What you need to do: Leaving out all pictures, repeat exactly the lines from the one that holds "C6: 680nF (+5V, BTN) -> 680nF (BTN, GND)" to the last line of the entries below.
--- Source data Enclosed Below ---
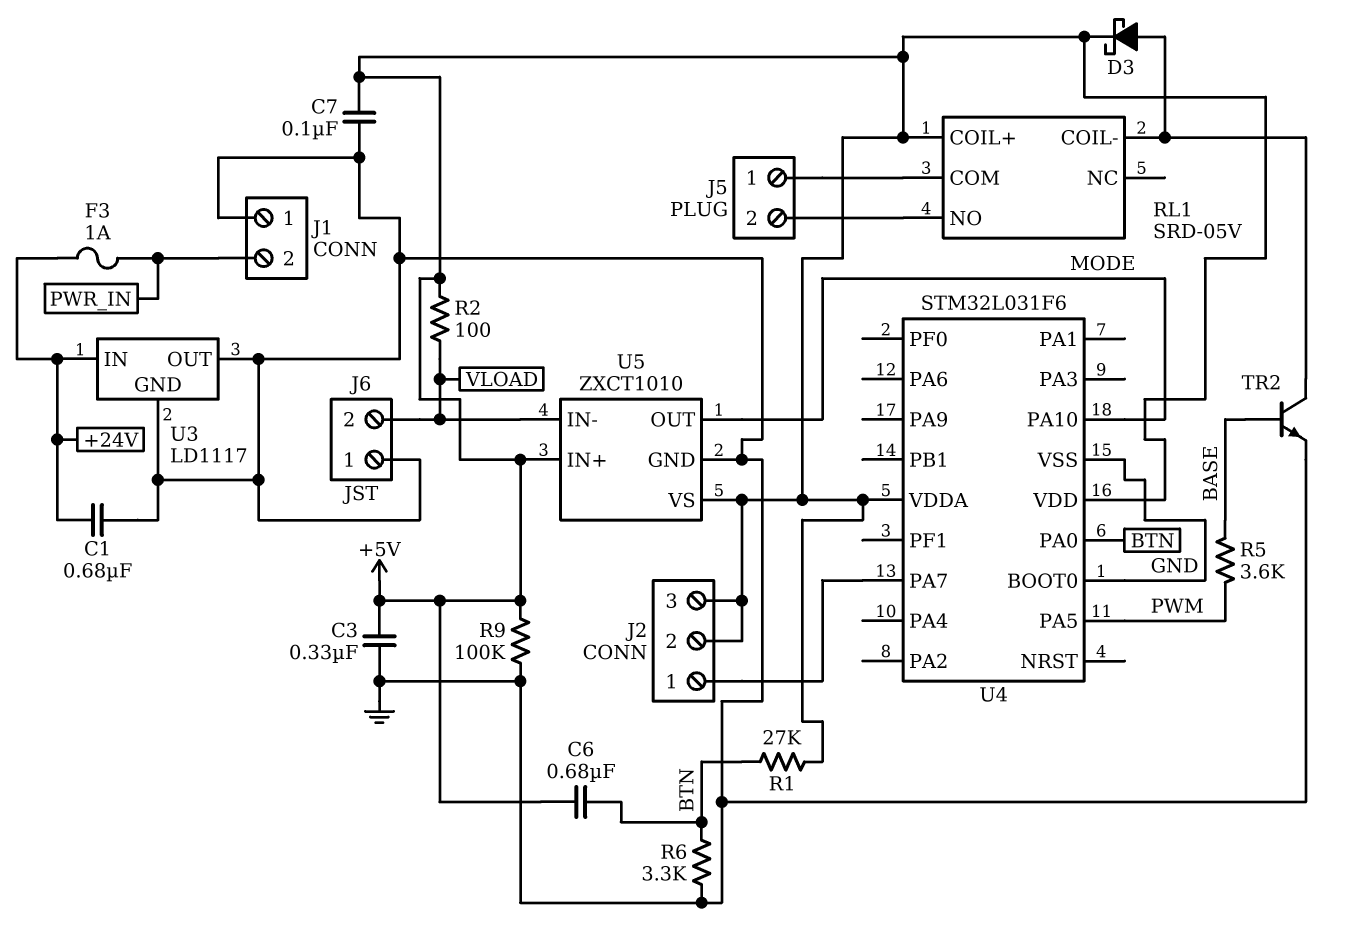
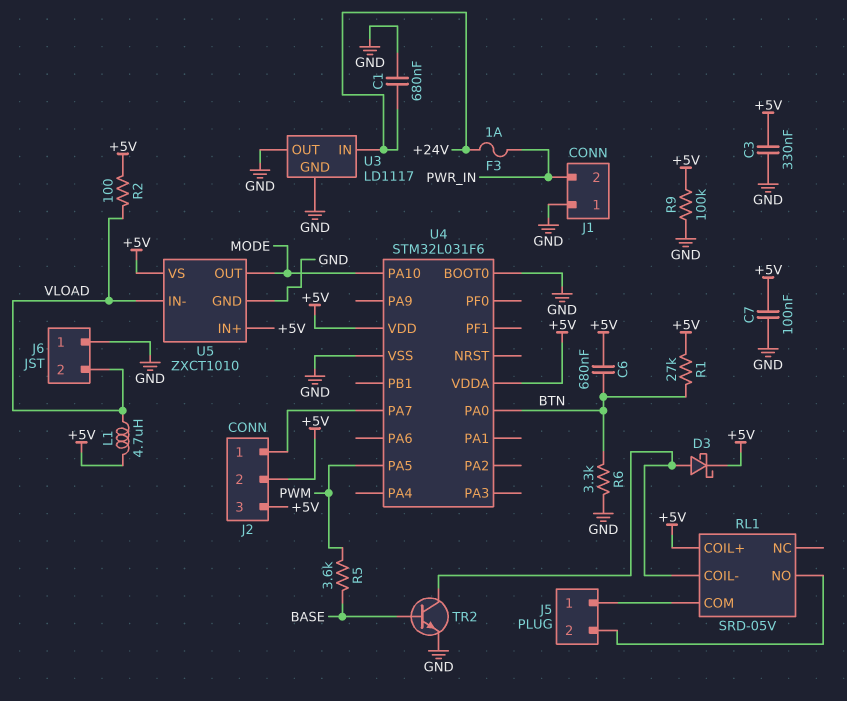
L1: none -> 4.7uH (+5V, VLOAD)

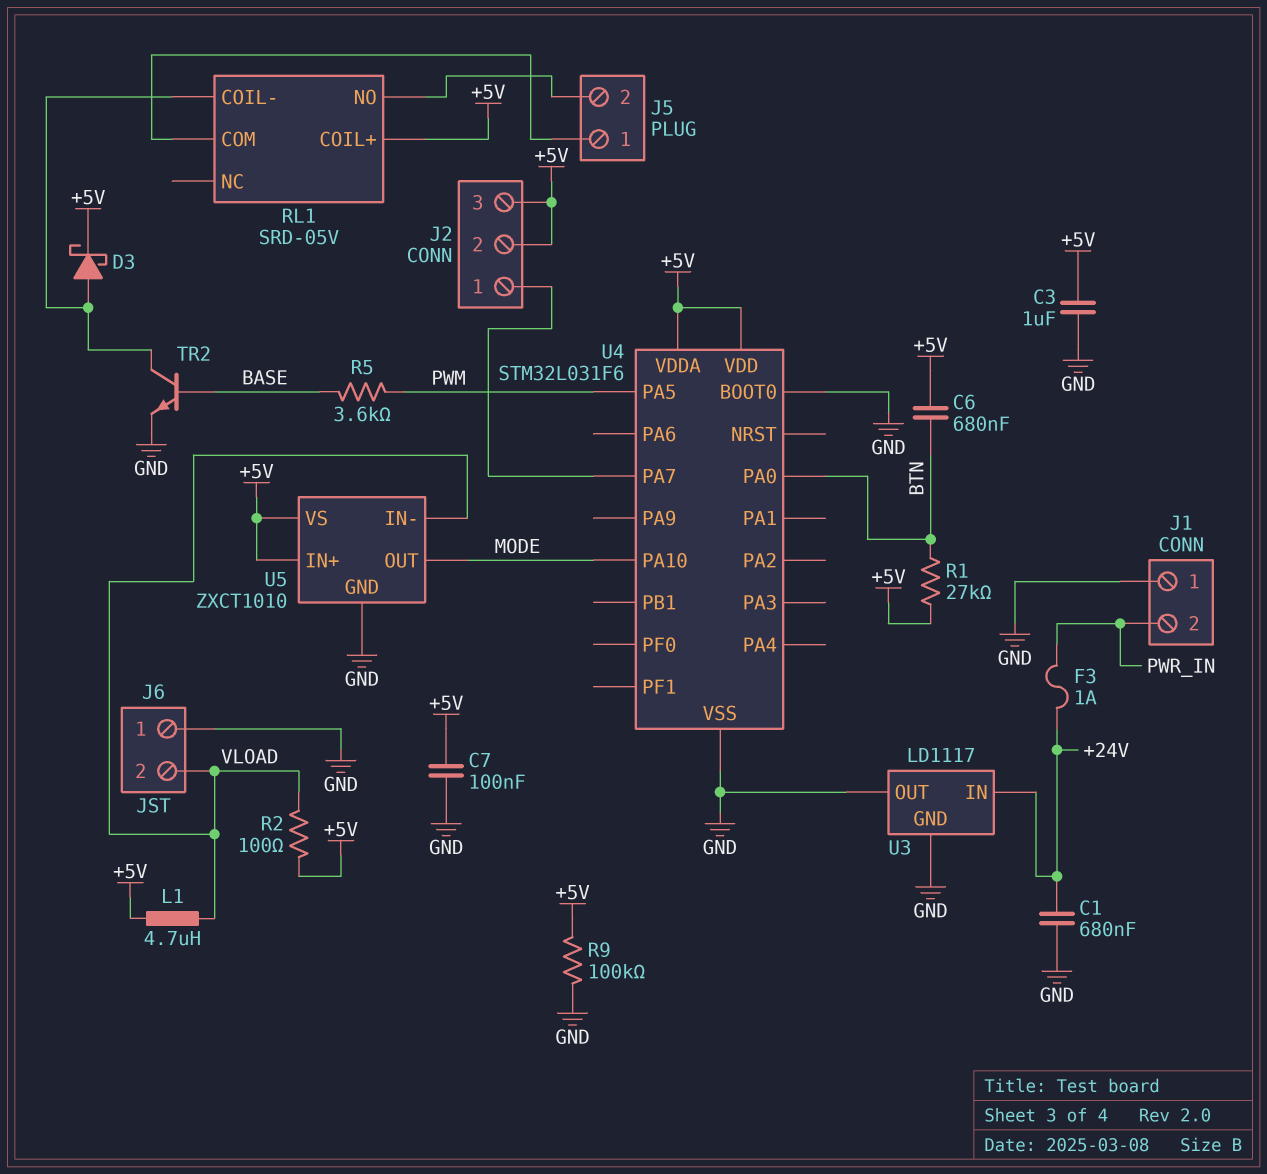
C3: 330nF (+5V, GND) -> 1uF (+5V, GND)
R6: 3.3k (BTN, GND) -> none

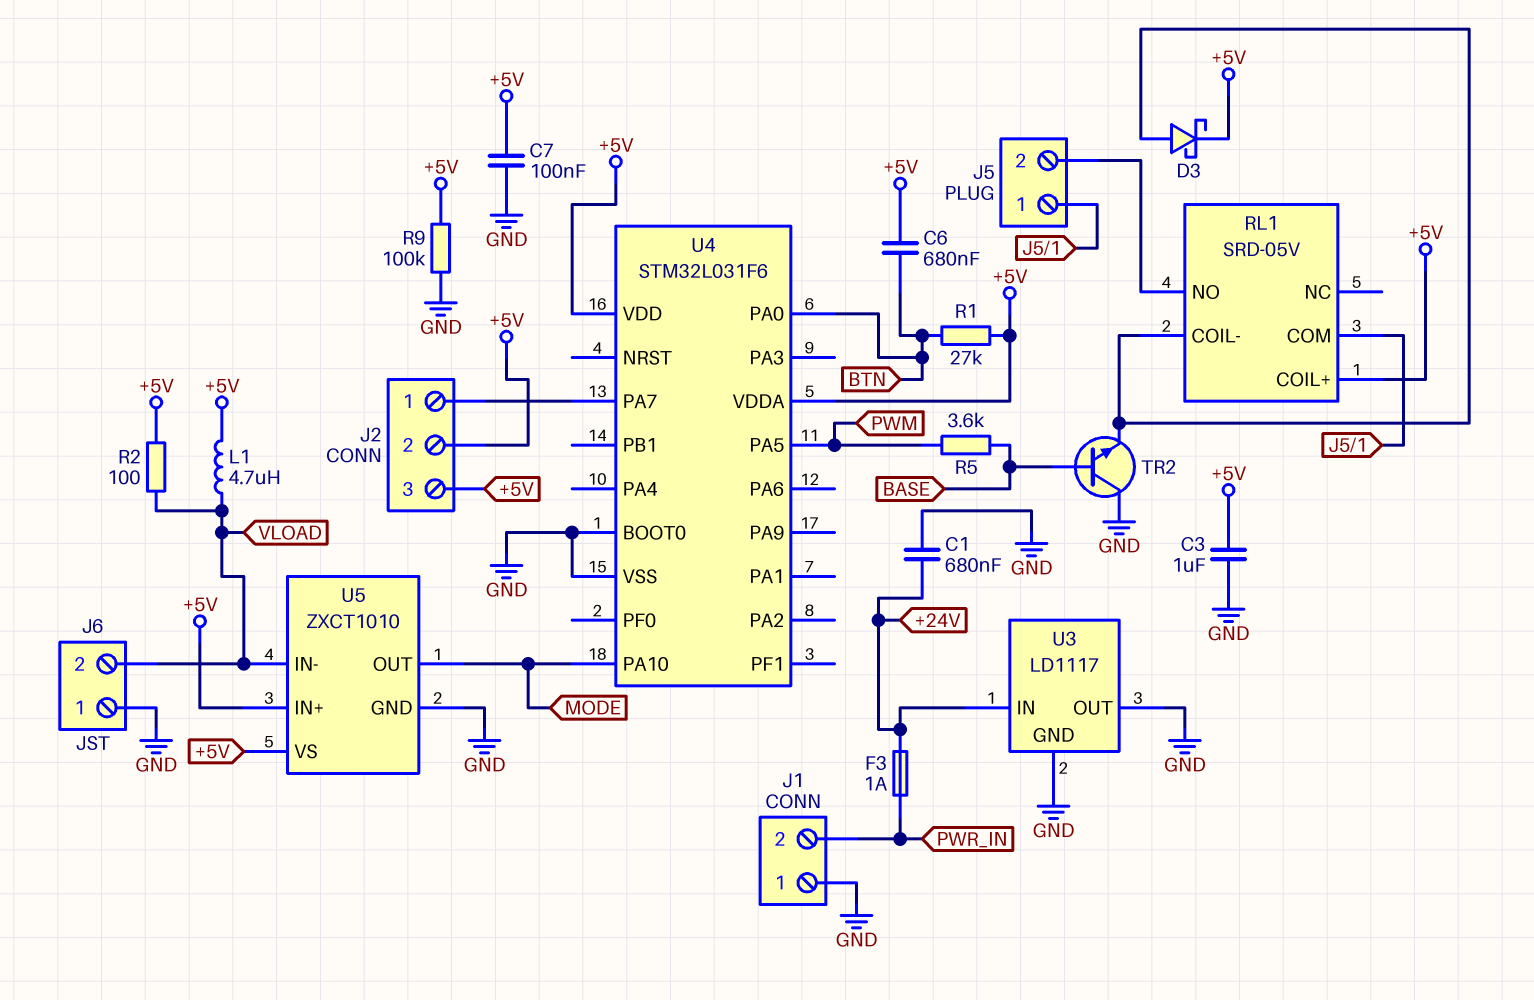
TR2: NPN (B BASE, C RL1/COIL-, E GND) -> NPN (B BASE, C GND, E RL1/COIL-)

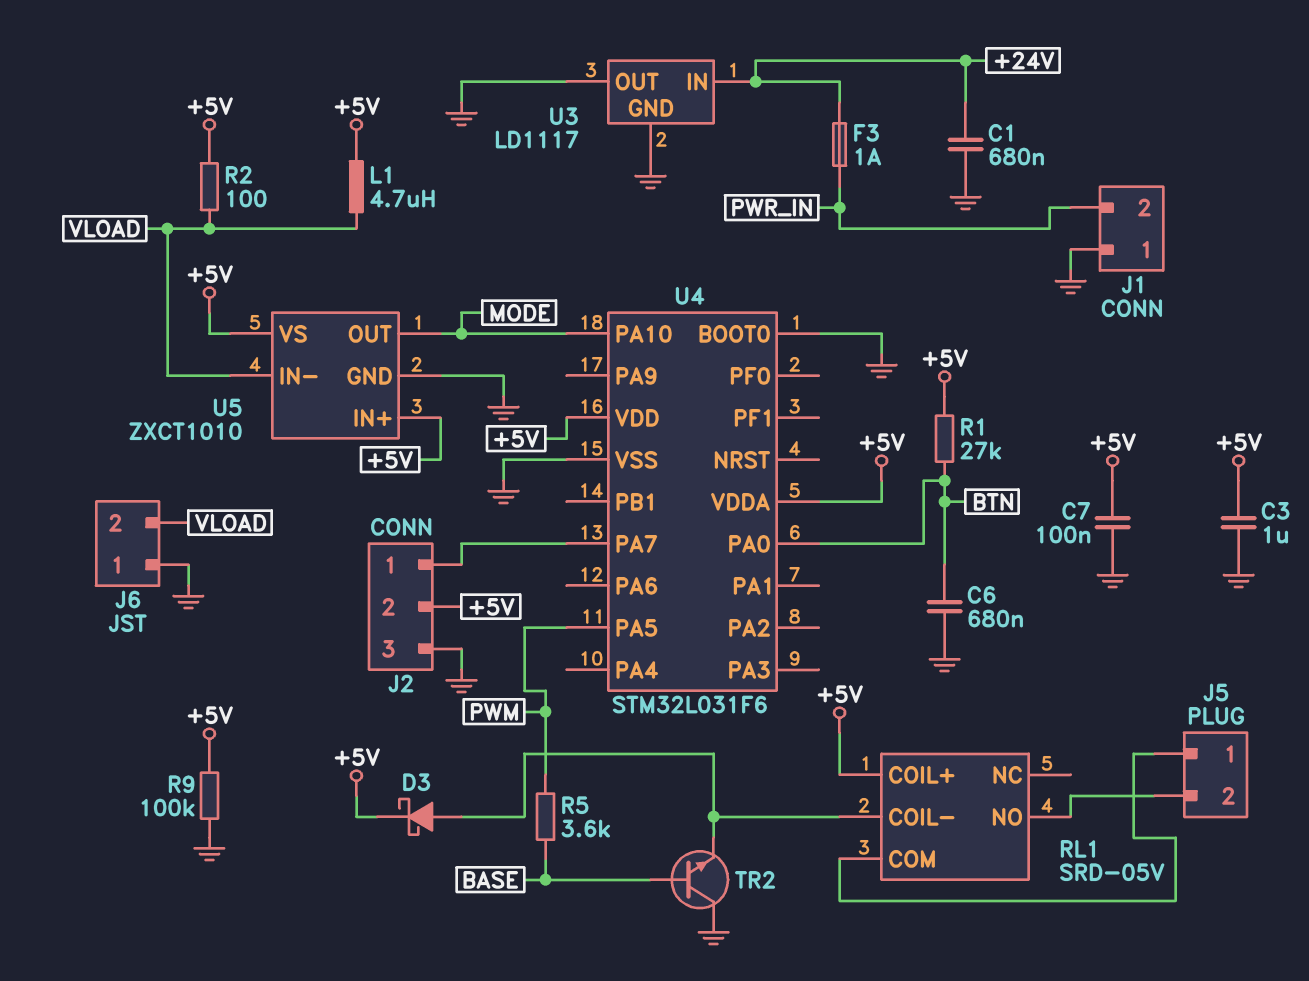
C6: 680nF (+5V, BTN) -> 680nF (BTN, GND)
J2 pin 3: +5V -> GND

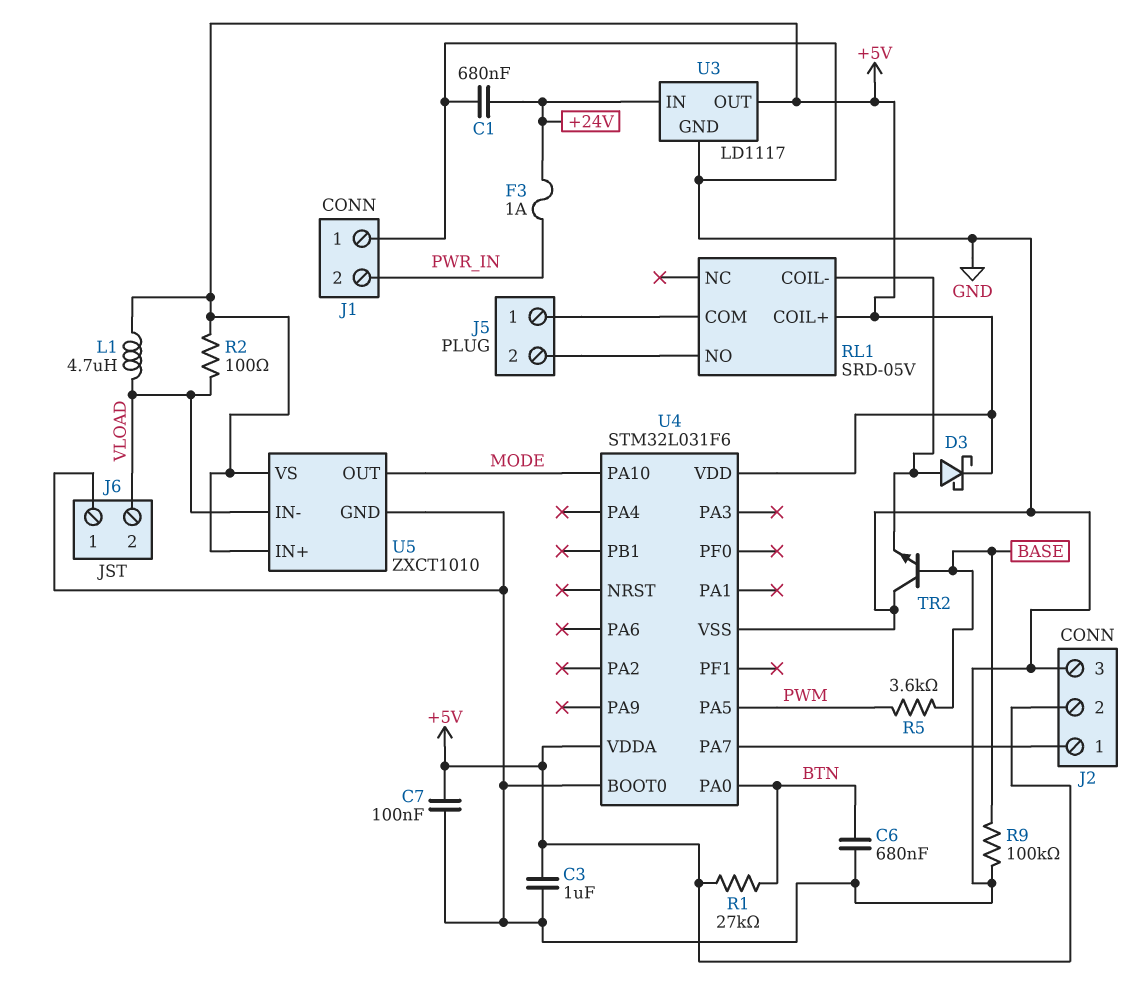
R9: 100k (+5V, GND) -> 100k (BASE, GND)
U3 pin OUT: GND -> +5V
--- End of Enclosed Source data ---
Output of the task:
C6: 680nF (+5V, BTN) -> 680nF (BTN, GND)
J2 pin 3: +5V -> GND

R9: 100k (+5V, GND) -> 100k (BASE, GND)
U3 pin OUT: GND -> +5V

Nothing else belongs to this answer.